## TO-DO ITEM:
The listing below is to be written out word for word, minus its images.
>>
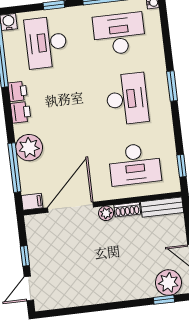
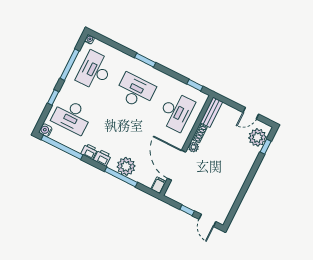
window: (14, 168) -> (121, 177), moved

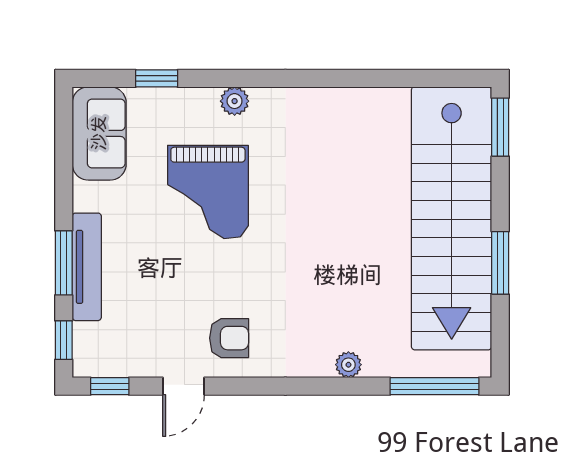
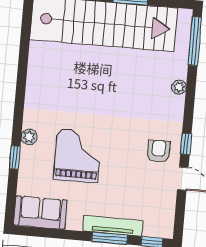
window: (157, 78) -> (15, 158), moved
grand piano: (208, 192) -> (78, 156), turned -90
window: (110, 386) -> (186, 144), moved

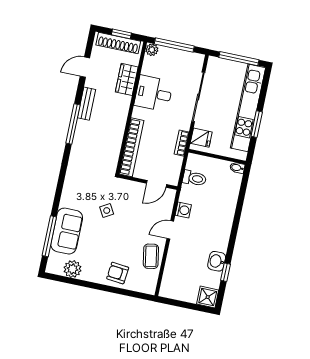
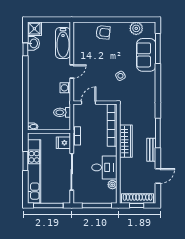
plant: (152, 50) -> (112, 185), moved
wardrobe: (127, 79) -> (126, 141), moved, width x1.50
coffee table: (151, 256) -> (82, 50), removed
washbasin: (217, 261) -> (33, 43), moved
bathtub: (174, 270) -> (63, 43), added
<<
## FINISHED TASK:
window: (14, 168) -> (121, 177), moved

window: (157, 78) -> (15, 158), moved
grand piano: (208, 192) -> (78, 156), turned -90
window: (110, 386) -> (186, 144), moved

plant: (152, 50) -> (112, 185), moved
wardrobe: (127, 79) -> (126, 141), moved, width x1.50
coffee table: (151, 256) -> (82, 50), removed
washbasin: (217, 261) -> (33, 43), moved
bathtub: (174, 270) -> (63, 43), added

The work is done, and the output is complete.